[[ MATERIAL FOR THE TASK, beginning ]]
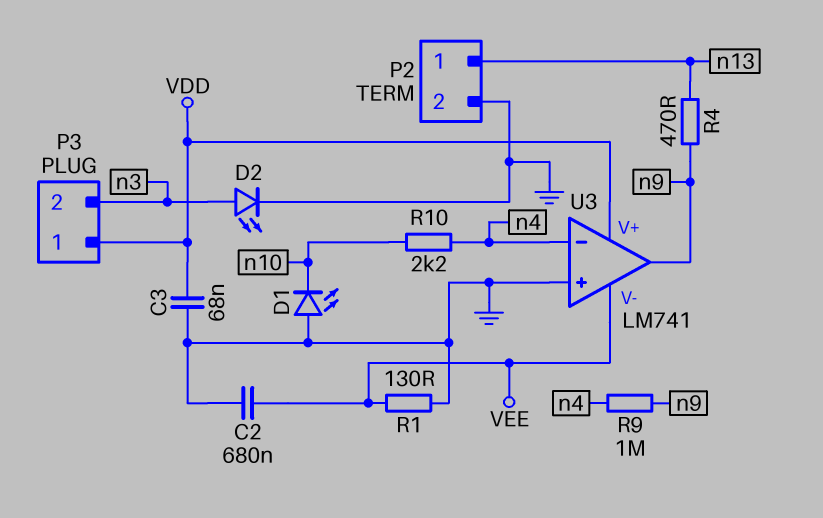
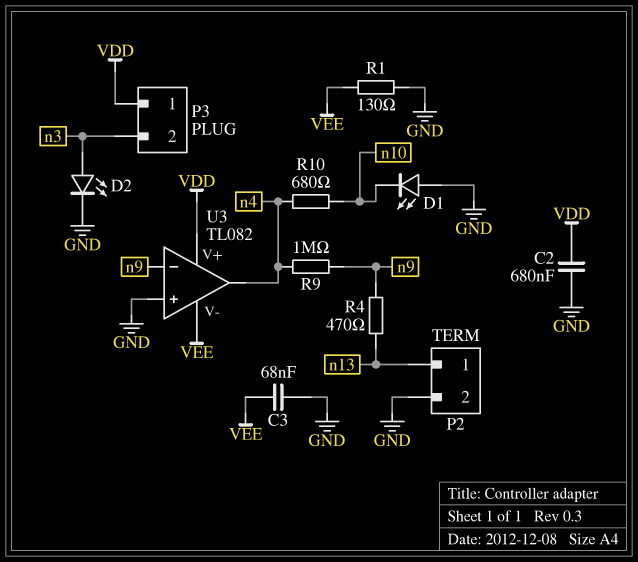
C2: 680nF (GND, VEE) -> 680nF (GND, VDD)
C3: 68nF (GND, VDD) -> 68nF (GND, VEE)
R10: 2.2k (n4, n10) -> 680 (n4, n10)
U3: LM741 -> TL082
U3 pin in-: n4 -> n9
U3 pin out: n9 -> n4

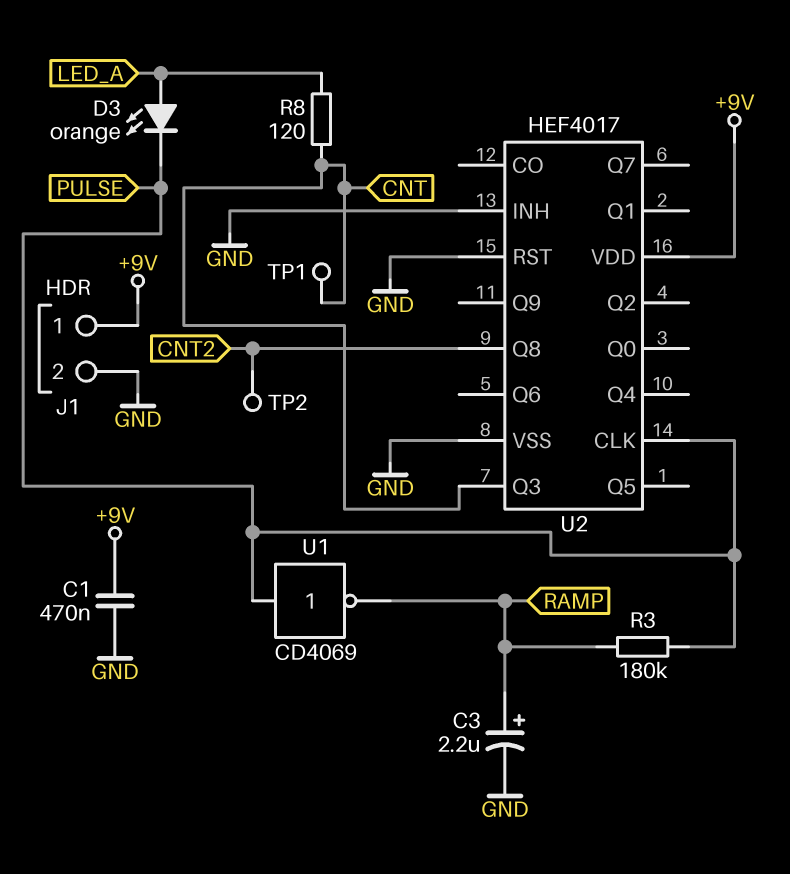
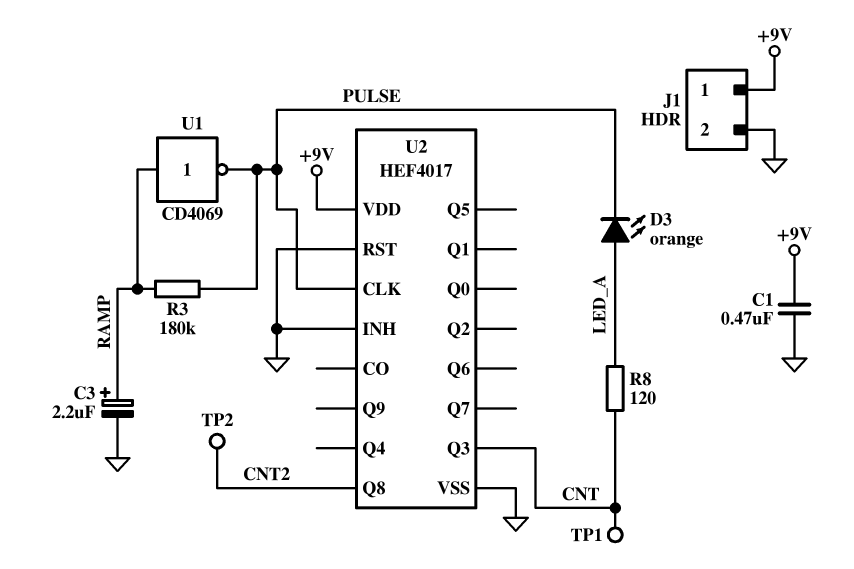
U1: NOT CD4069 (in PULSE, out RAMP) -> NOT CD4069 (in RAMP, out PULSE)

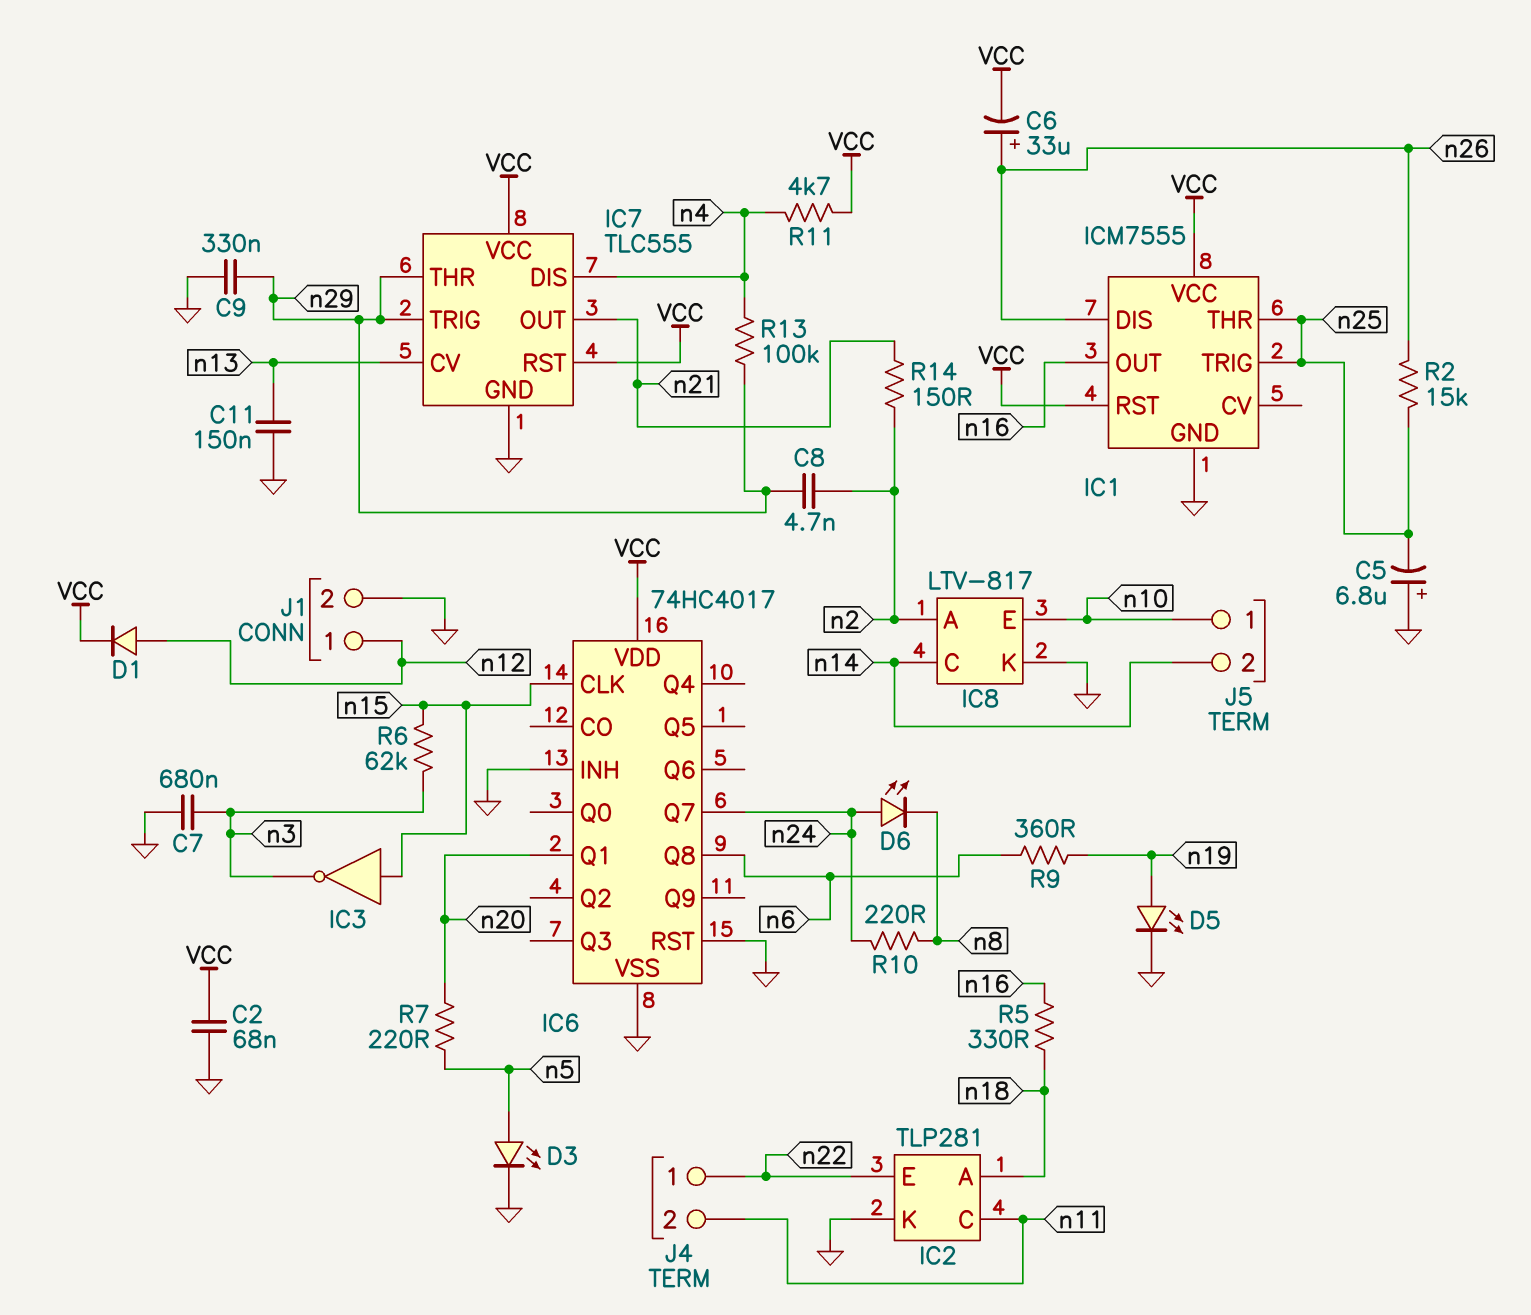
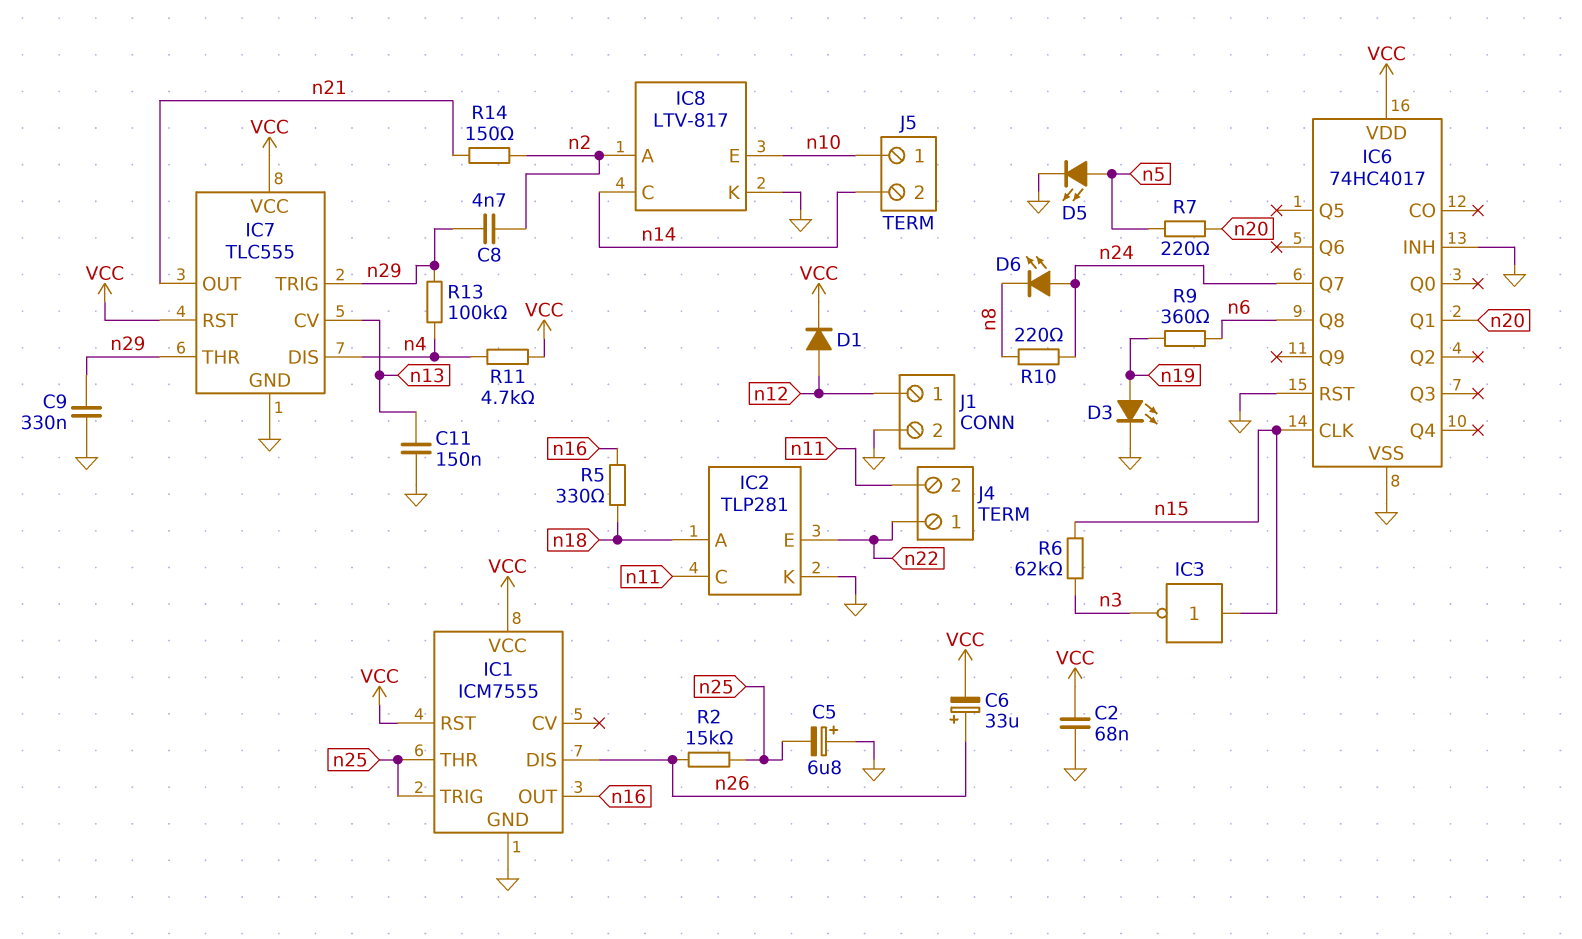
C7: 680nF (GND, n3) -> none
D3: LED (A n5, K GND) -> LED (A n19, K GND)
D5: LED (A n19, K GND) -> LED (A n5, K GND)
[[ MATERIAL FOR THE TASK, end ]]
*WORK REQUIRED*
Look for the line that contains "U3: LM741 -> TL082", then please copy it and the rest of the lines through the end of the data, pictures excluded.

*RESPONSE*
U3: LM741 -> TL082
U3 pin in-: n4 -> n9
U3 pin out: n9 -> n4

U1: NOT CD4069 (in PULSE, out RAMP) -> NOT CD4069 (in RAMP, out PULSE)

C7: 680nF (GND, n3) -> none
D3: LED (A n5, K GND) -> LED (A n19, K GND)
D5: LED (A n19, K GND) -> LED (A n5, K GND)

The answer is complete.